(Object change descriptions)
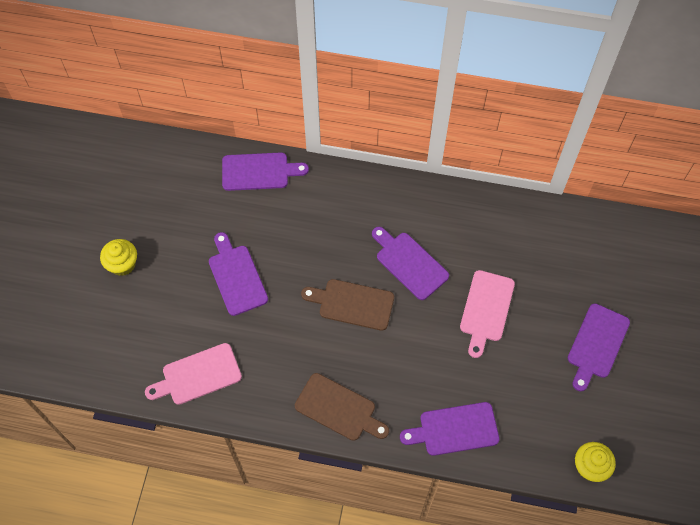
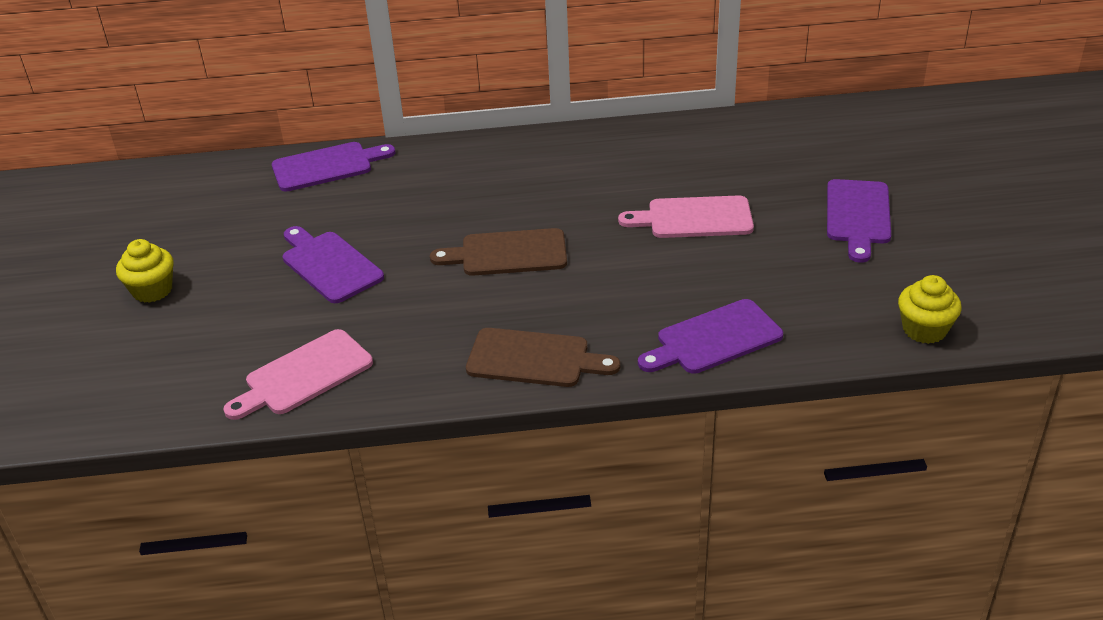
camera: 15 degrees left, 25 degrees down
(409, 263) = (569, 201): purple cutting board -> none
(486, 309) = (694, 218): pink cutting board -> pink cutting board turned 90 degrees clockwise

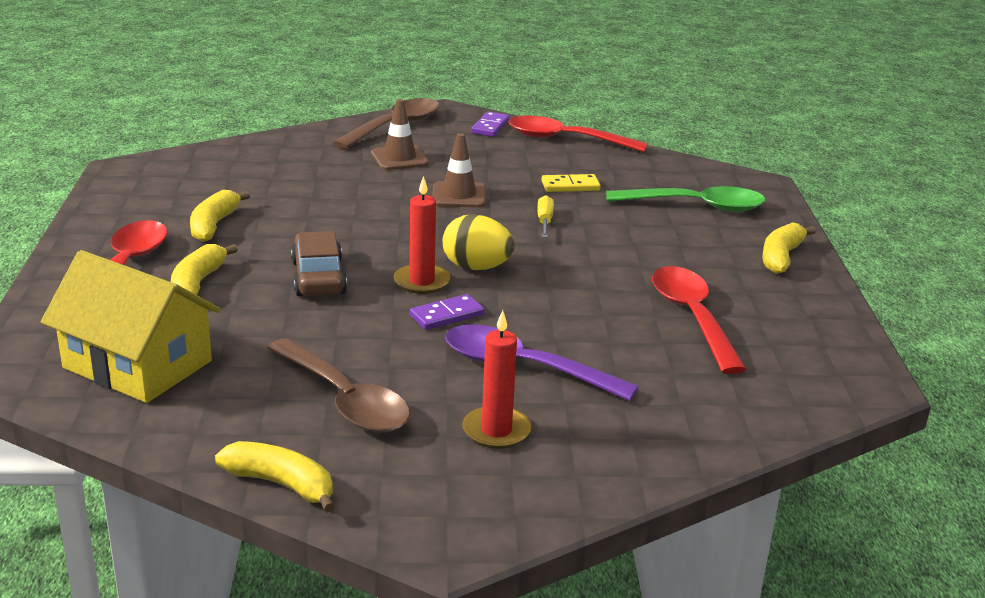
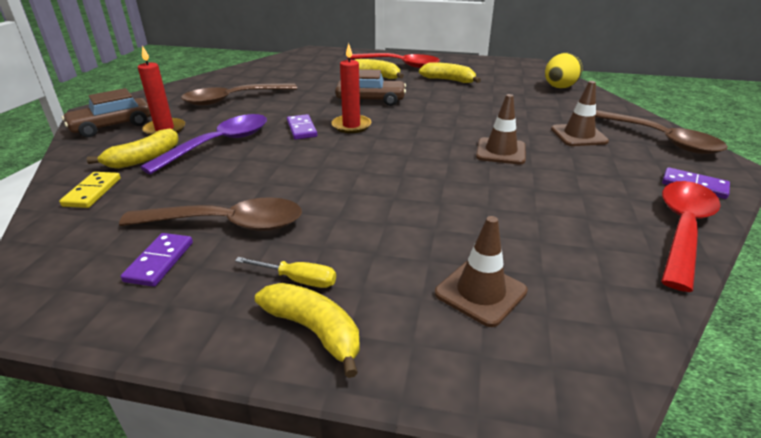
camera: 105 degrees right, 5 degrees up
(137, 364) = (301, 67): yellow house -> none
(281, 484) = (180, 86): yellow banana -> yellow banana (144, 158)
(476, 267) = (365, 145): yellow egg -> yellow egg (559, 88)
(506, 491) = (112, 126): none -> brown car
(544, 221) = (444, 182): yellow screwdriver -> yellow screwdriver (298, 280)
(570, 186) = (532, 209): yellow domino -> yellow domino (92, 192)
(692, 318) = (227, 224): red spoon -> brown spoon
(695, 206) = (480, 292): green spoon -> brown traffic cone
(769, 336) = (159, 261): none -> purple domino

- Problem to work on: With the pictures left out, restate word for word every line of the data above, from the first down to the line that contains "camera: 105 degrees right, 5 degrees up".

- Exercise answer:
camera: 15 degrees left, 25 degrees down
(409, 263) = (569, 201): purple cutting board -> none
(486, 309) = (694, 218): pink cutting board -> pink cutting board turned 90 degrees clockwise

camera: 105 degrees right, 5 degrees up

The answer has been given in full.